Segment Start: Exercise data

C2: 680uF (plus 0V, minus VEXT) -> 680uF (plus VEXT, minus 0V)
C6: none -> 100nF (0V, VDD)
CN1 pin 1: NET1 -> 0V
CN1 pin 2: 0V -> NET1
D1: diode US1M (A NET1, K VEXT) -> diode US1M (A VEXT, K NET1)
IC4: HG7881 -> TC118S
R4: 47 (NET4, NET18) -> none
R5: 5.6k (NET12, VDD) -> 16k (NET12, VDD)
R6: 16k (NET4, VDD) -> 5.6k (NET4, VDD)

Segment End: Exercise data

■ Exercise requirements ■
Wherever a line above contains the string "VEXT", copy that line.

■ Reply ■
C2: 680uF (plus 0V, minus VEXT) -> 680uF (plus VEXT, minus 0V)
D1: diode US1M (A NET1, K VEXT) -> diode US1M (A VEXT, K NET1)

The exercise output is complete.